*Data for the task*.
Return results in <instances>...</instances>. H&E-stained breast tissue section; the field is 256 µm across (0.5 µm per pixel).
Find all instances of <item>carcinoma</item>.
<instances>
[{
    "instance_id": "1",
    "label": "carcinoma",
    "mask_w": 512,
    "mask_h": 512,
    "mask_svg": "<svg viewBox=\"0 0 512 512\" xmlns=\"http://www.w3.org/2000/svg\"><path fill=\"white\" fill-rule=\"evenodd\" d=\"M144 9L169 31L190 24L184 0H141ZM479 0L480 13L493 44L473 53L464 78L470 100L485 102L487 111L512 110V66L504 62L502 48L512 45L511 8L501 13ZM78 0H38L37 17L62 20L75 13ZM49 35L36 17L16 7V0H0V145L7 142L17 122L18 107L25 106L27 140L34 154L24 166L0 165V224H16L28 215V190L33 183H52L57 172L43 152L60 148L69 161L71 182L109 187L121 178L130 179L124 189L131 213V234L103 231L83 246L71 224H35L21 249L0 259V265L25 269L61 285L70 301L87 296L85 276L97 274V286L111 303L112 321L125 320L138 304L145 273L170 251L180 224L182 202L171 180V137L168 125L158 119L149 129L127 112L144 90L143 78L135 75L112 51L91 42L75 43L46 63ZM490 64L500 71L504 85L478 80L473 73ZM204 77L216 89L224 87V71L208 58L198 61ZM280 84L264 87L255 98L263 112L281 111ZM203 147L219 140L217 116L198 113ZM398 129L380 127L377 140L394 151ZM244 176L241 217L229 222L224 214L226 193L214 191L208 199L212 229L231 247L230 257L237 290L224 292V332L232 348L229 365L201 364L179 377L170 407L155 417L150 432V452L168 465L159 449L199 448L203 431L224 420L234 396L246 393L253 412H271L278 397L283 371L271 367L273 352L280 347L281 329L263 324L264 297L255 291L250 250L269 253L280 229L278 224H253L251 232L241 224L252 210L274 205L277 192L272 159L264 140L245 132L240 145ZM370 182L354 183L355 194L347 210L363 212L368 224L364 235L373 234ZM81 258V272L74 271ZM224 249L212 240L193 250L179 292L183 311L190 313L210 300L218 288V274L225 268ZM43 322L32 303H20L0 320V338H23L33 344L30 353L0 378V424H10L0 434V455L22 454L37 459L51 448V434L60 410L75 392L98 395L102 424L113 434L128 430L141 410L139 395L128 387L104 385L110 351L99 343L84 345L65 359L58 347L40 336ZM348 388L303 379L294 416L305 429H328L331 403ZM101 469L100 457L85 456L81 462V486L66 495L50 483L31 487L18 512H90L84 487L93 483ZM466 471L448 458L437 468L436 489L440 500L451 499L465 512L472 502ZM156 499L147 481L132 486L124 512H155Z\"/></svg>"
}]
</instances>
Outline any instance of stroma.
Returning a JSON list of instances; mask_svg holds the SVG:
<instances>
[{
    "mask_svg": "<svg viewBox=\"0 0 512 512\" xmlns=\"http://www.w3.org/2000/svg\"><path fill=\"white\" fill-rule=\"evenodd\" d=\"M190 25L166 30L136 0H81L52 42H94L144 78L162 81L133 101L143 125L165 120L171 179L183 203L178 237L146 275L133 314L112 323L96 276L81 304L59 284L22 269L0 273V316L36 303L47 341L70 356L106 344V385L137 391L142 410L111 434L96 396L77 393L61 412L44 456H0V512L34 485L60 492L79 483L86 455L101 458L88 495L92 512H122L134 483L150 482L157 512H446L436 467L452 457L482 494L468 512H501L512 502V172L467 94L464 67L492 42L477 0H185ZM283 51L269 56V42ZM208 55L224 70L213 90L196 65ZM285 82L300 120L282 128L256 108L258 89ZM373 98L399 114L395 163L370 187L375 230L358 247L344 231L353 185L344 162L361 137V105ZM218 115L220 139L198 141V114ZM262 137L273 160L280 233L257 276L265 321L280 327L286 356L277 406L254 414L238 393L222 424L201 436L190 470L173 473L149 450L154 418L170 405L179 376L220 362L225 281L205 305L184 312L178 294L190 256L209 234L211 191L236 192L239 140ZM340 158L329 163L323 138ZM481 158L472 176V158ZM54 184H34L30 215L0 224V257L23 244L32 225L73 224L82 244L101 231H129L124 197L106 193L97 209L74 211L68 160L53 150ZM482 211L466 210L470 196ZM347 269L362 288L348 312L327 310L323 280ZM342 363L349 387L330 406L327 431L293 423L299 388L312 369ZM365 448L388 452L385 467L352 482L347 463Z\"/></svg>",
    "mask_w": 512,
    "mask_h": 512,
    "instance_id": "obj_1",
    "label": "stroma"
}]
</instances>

*The task*. Scan the listing above for the word "instances" and show each line where it is found.

*Complete response*.
Return results in <instances>...</instances>. H&E-stained breast tissue section; the field is 256 µm across (0.5 µm per pixel).
Find all instances of <item>carcinoma</item>.
<instances>
</instances>
Returning a JSON list of instances; mask_svg holds the SVG:
<instances>
</instances>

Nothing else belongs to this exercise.